WORK INSTRUCTIONS.
Data follows below. Repeat exactly the lines between the line holding "gray line: (39, 33) -> (13, 31), moved" and the line holding "white hexagon: (209, 166)", inclusive, and nothing more; drop pictures.

Stored dataset items:
=== Begin Enclosure ===

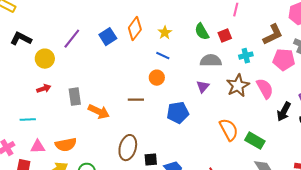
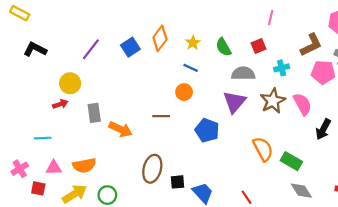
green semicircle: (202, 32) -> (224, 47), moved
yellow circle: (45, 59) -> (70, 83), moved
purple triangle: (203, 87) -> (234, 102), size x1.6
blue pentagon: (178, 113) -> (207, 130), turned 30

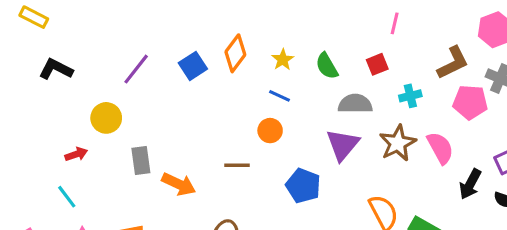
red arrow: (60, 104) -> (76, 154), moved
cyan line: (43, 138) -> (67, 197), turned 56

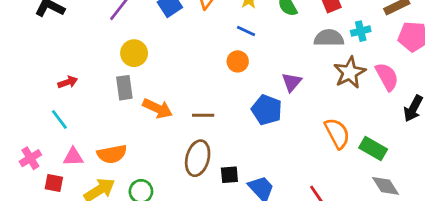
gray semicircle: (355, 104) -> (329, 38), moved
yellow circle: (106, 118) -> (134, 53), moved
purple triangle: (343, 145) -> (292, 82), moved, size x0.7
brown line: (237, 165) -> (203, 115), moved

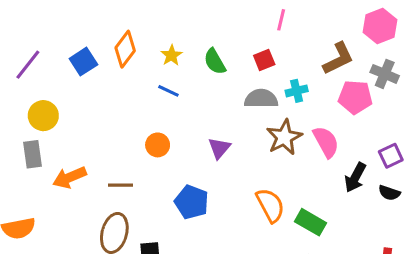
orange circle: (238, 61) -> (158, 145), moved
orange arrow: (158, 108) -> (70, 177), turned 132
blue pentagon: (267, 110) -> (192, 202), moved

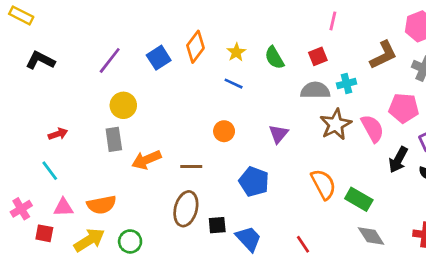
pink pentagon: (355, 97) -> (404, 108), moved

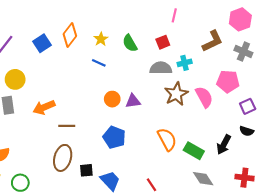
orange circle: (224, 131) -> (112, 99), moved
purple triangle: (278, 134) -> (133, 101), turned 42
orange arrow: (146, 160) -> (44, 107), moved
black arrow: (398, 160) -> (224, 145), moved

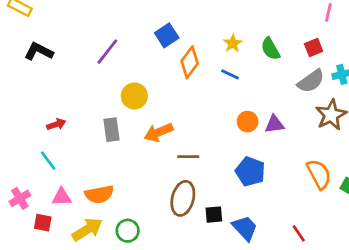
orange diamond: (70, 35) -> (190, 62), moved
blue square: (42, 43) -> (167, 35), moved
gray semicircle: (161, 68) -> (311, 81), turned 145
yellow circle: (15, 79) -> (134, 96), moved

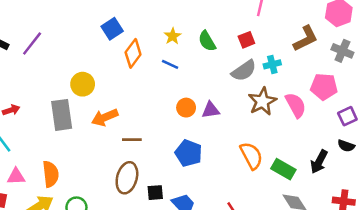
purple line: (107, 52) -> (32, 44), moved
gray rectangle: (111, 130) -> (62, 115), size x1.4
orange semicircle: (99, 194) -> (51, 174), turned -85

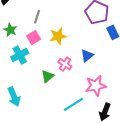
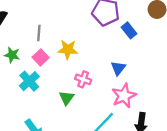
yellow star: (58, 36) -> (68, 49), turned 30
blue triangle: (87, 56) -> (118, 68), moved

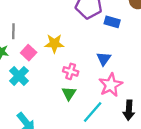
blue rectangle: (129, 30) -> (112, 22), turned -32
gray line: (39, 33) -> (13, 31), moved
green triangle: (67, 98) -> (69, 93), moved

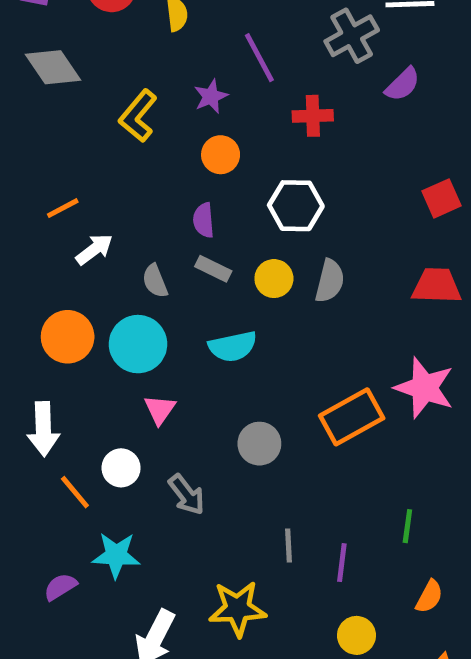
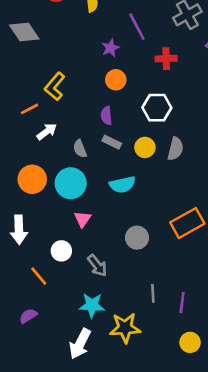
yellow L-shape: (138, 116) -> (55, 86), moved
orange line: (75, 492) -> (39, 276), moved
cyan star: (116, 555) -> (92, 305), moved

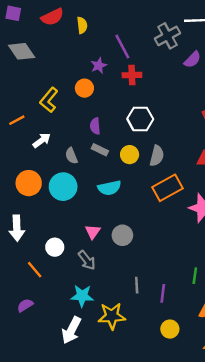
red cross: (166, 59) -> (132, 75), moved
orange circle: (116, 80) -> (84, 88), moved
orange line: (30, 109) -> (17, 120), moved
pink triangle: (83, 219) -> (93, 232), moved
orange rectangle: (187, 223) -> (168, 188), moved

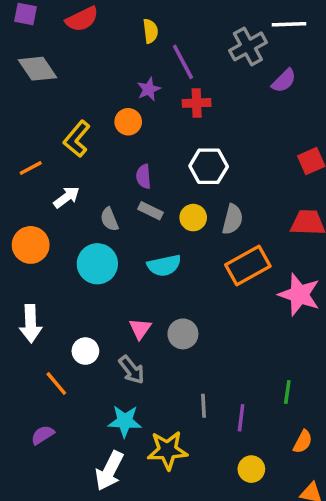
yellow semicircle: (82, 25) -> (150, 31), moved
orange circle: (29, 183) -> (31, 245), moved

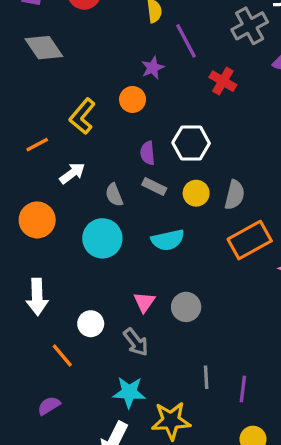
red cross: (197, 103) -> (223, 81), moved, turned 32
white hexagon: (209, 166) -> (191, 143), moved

=== End Enclosure ===
=== Begin Enclosure ===

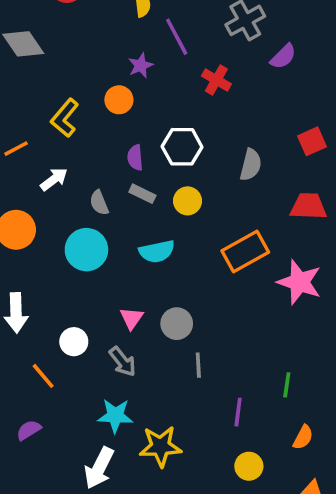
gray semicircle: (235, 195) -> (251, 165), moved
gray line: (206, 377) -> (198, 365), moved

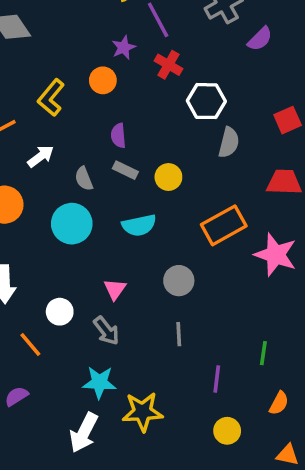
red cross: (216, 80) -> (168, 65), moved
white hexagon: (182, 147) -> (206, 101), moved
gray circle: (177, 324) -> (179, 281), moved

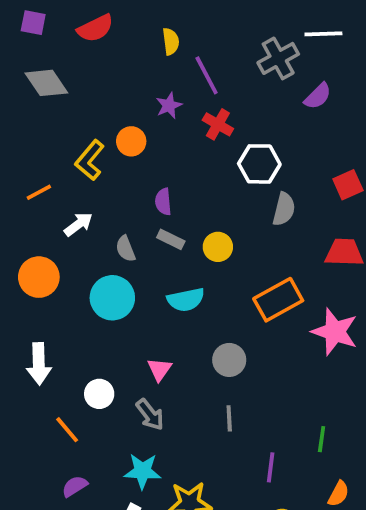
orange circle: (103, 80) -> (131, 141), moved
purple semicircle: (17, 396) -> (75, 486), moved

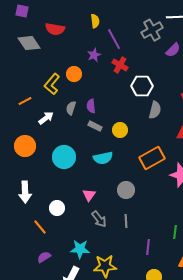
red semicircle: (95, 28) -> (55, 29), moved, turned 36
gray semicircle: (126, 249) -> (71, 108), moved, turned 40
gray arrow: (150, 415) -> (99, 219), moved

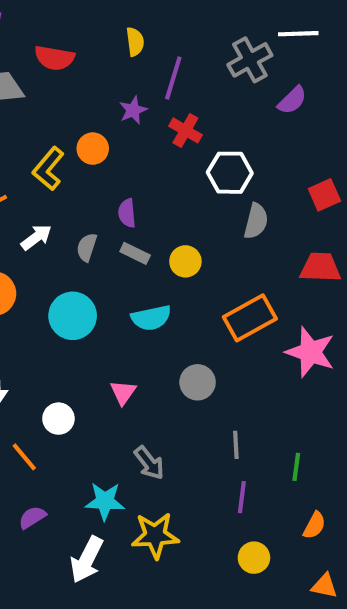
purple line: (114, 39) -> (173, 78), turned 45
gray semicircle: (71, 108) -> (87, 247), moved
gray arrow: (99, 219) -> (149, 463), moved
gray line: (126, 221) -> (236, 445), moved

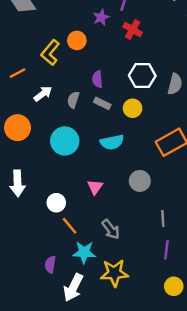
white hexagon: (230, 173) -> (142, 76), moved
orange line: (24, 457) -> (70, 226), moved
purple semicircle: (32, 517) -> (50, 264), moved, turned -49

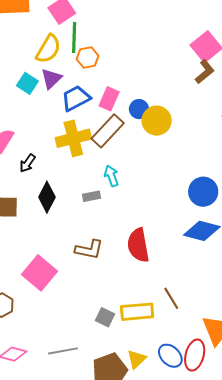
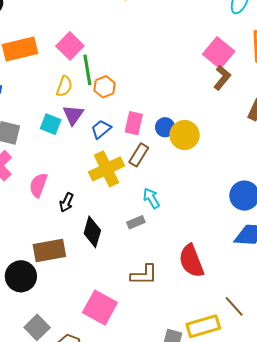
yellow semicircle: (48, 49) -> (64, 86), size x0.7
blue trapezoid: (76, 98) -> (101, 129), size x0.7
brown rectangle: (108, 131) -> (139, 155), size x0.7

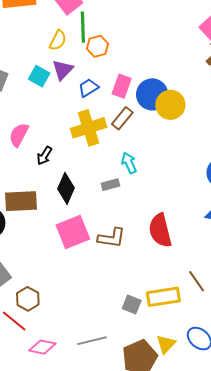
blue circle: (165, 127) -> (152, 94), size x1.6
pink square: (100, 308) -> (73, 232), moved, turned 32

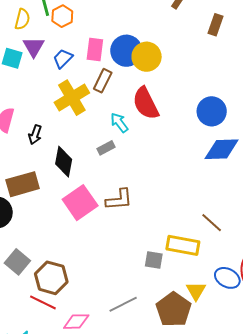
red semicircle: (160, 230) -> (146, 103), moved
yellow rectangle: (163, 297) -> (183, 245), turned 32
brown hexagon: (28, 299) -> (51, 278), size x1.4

=== End Enclosure ===

REPLY TO THE TASK.
gray line: (39, 33) -> (13, 31), moved
green triangle: (67, 98) -> (69, 93), moved

yellow L-shape: (138, 116) -> (55, 86), moved
orange line: (75, 492) -> (39, 276), moved
cyan star: (116, 555) -> (92, 305), moved

red cross: (166, 59) -> (132, 75), moved
orange circle: (116, 80) -> (84, 88), moved
orange line: (30, 109) -> (17, 120), moved
pink triangle: (83, 219) -> (93, 232), moved
orange rectangle: (187, 223) -> (168, 188), moved

yellow semicircle: (82, 25) -> (150, 31), moved
orange circle: (29, 183) -> (31, 245), moved

red cross: (197, 103) -> (223, 81), moved, turned 32
white hexagon: (209, 166) -> (191, 143), moved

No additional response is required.